━━ EXERCISE MATERIAL ━━
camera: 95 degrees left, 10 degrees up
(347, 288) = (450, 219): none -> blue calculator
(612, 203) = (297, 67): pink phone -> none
━━━
━━ EXERCISE MATERIAL ━━
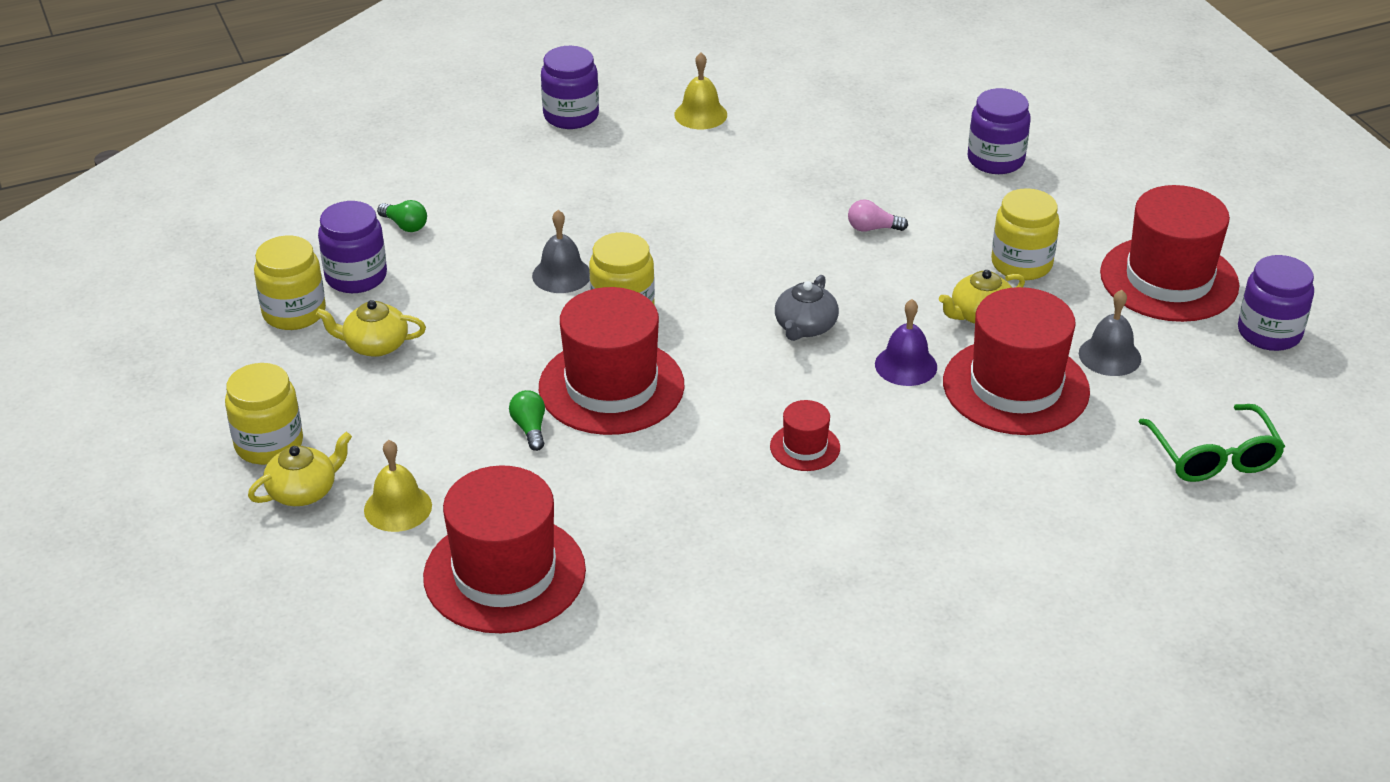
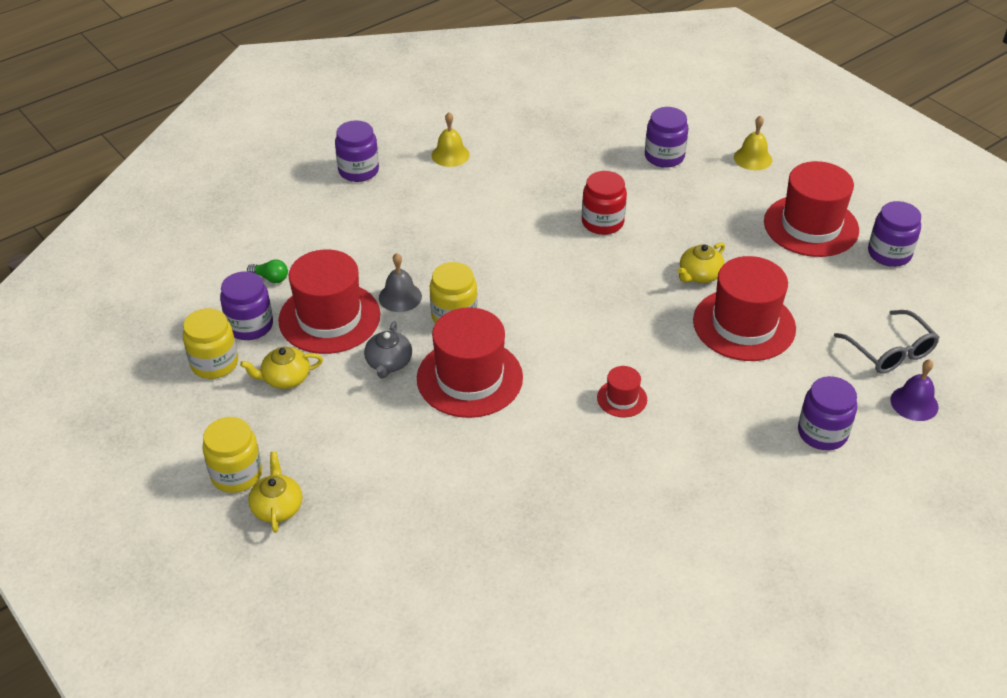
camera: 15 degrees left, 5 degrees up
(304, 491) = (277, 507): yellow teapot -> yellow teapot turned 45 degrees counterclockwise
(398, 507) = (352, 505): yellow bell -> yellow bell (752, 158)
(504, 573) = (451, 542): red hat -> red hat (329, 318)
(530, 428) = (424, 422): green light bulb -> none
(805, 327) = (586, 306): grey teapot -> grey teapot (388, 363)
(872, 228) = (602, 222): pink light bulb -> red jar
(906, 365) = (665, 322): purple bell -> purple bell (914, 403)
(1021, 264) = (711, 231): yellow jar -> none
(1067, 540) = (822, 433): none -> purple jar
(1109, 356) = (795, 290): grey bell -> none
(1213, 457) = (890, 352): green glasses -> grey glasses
━━━
* [WORK TO BE COMPLETED]
Using the listing above, report each line that mentions the word "camera".

* [SOLUTION FOR THIS PROBLEM]
camera: 95 degrees left, 10 degrees up
camera: 15 degrees left, 5 degrees up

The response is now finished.